WORK TO COMPLETE ▸ Of the entries below, return only those lines from the line with "(362, 496) = (379, 242): green" to the line with "(470, 548) = (353, 324): blue", exactly, both included.

Saved data entries:
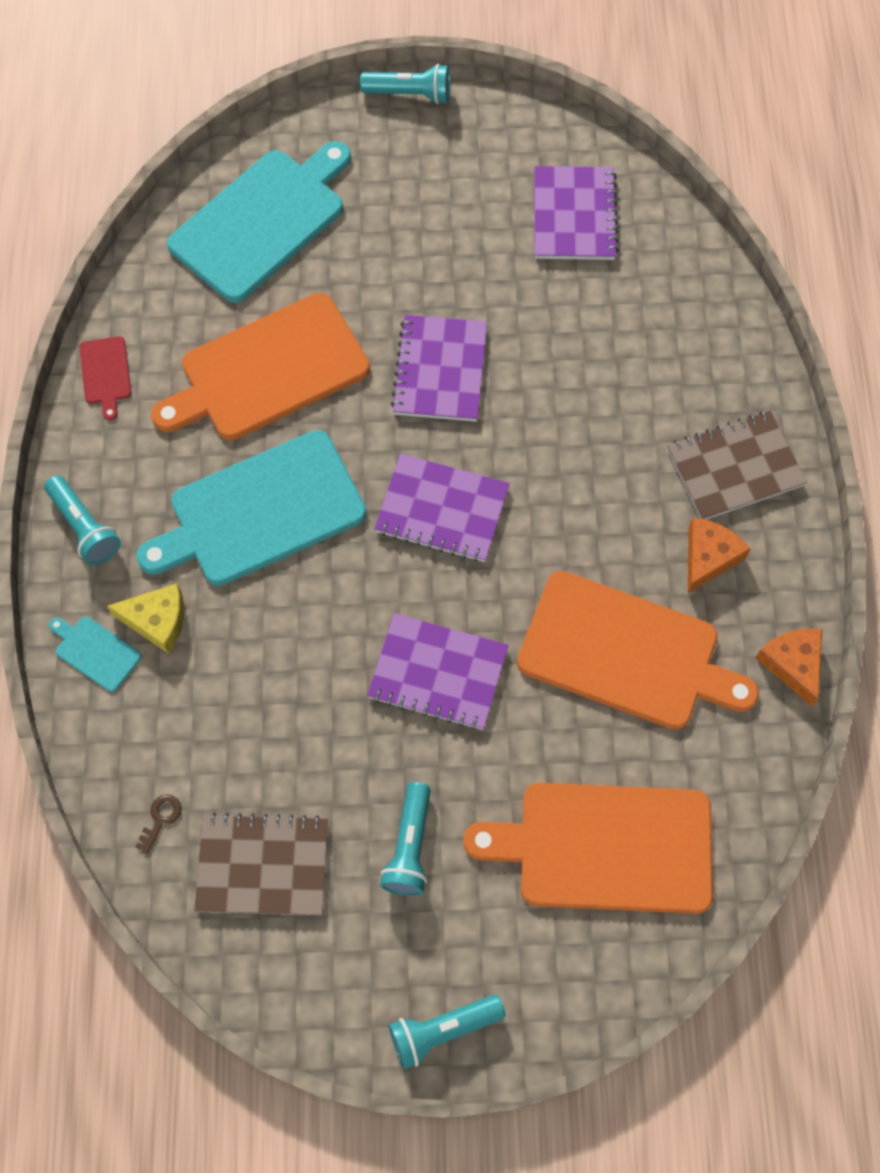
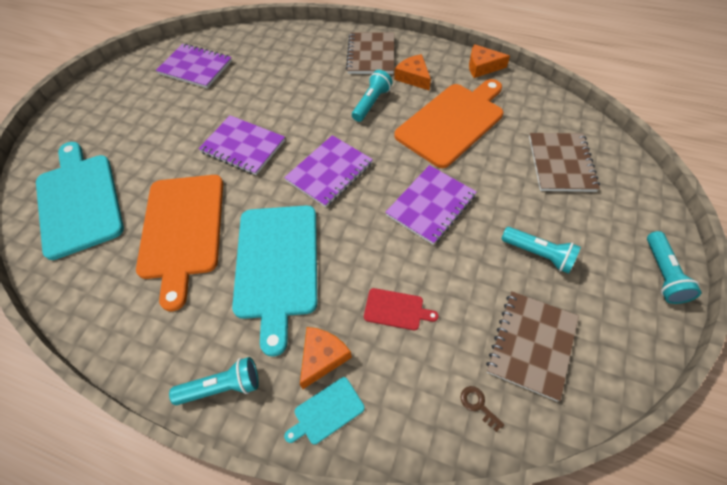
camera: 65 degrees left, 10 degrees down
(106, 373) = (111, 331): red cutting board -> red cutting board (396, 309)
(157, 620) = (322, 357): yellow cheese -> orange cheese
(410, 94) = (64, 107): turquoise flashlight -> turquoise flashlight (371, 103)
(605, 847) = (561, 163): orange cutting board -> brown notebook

---

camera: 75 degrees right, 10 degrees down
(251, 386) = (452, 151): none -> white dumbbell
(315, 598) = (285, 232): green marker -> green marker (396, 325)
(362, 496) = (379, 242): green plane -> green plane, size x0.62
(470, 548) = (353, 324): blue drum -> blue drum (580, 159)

WORKED SOLUTION ▸
(362, 496) = (379, 242): green plane -> green plane, size x0.62
(470, 548) = (353, 324): blue drum -> blue drum (580, 159)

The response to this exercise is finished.